Segment Start: RECORD EXCERPTS

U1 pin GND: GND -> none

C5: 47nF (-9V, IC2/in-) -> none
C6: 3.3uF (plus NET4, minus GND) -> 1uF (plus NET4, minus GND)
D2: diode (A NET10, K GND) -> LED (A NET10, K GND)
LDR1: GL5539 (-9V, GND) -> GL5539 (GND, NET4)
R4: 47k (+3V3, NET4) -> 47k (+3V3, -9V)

Segment End: RECORD EXCERPTS
Segment Start: RECORD EXCERPTS

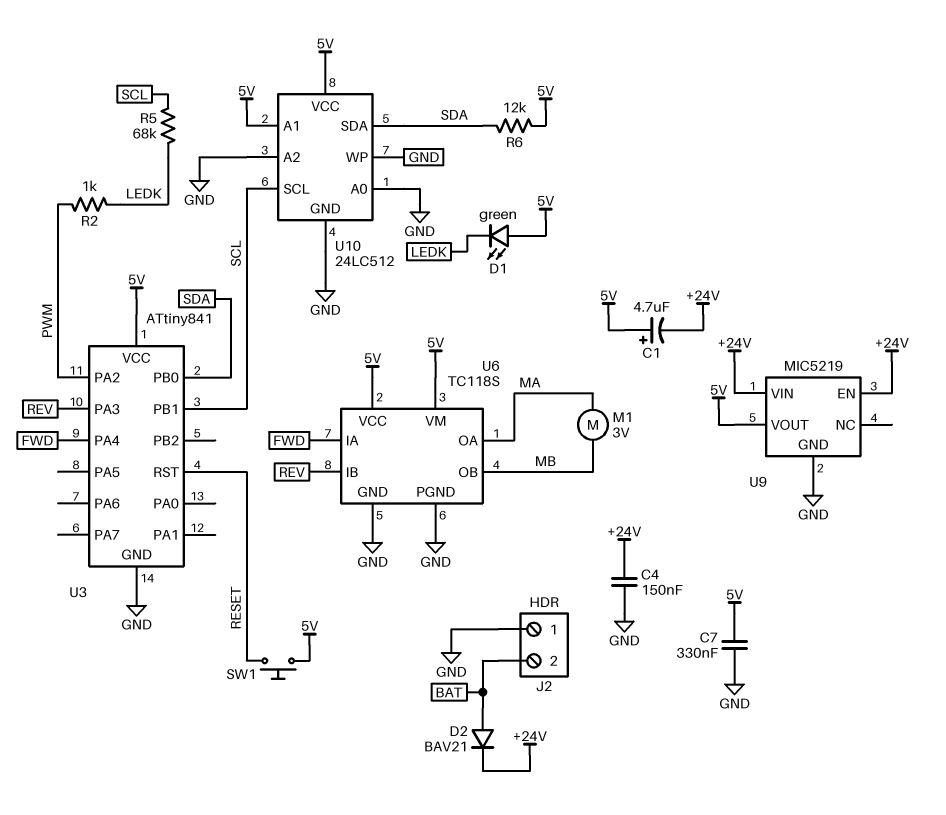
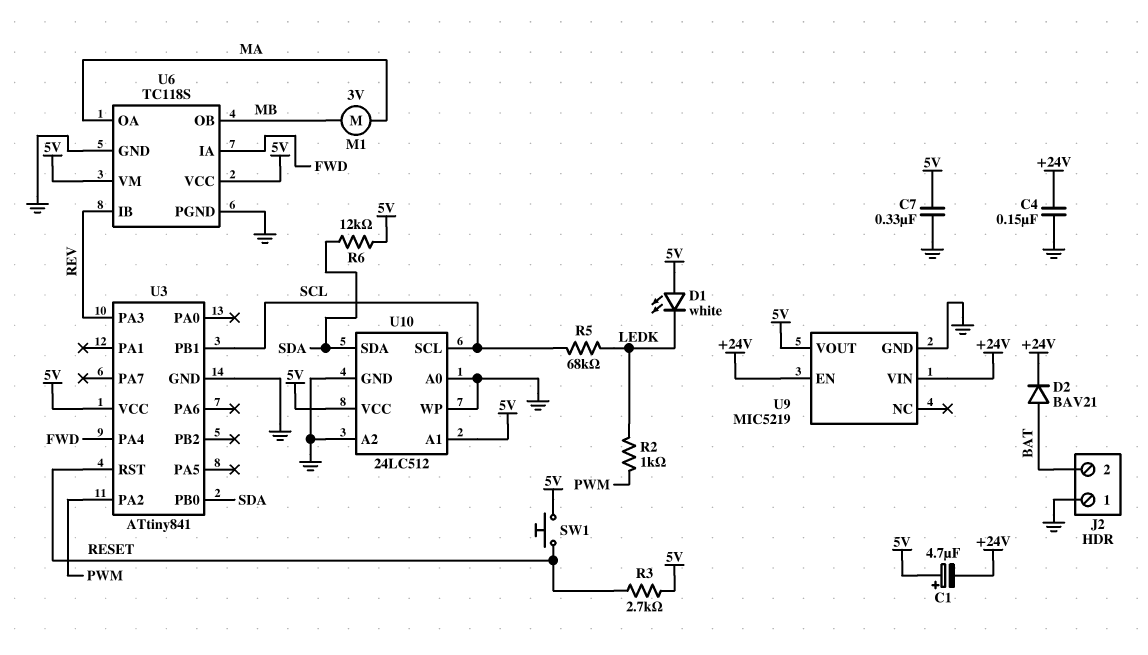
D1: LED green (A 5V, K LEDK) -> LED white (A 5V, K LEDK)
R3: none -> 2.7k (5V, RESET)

Segment End: RECORD EXCERPTS

§ EXERCISE DESCRIPTION: All lines above between those holding "U1 pin GND: GND -> none" and "R4: 47k (+3V3, NET4) -> 47k (+3V3, -9V)", inclusive, must be set down unchanged, and no other line may be included.

§ WRITTEN ANSWER:
U1 pin GND: GND -> none

C5: 47nF (-9V, IC2/in-) -> none
C6: 3.3uF (plus NET4, minus GND) -> 1uF (plus NET4, minus GND)
D2: diode (A NET10, K GND) -> LED (A NET10, K GND)
LDR1: GL5539 (-9V, GND) -> GL5539 (GND, NET4)
R4: 47k (+3V3, NET4) -> 47k (+3V3, -9V)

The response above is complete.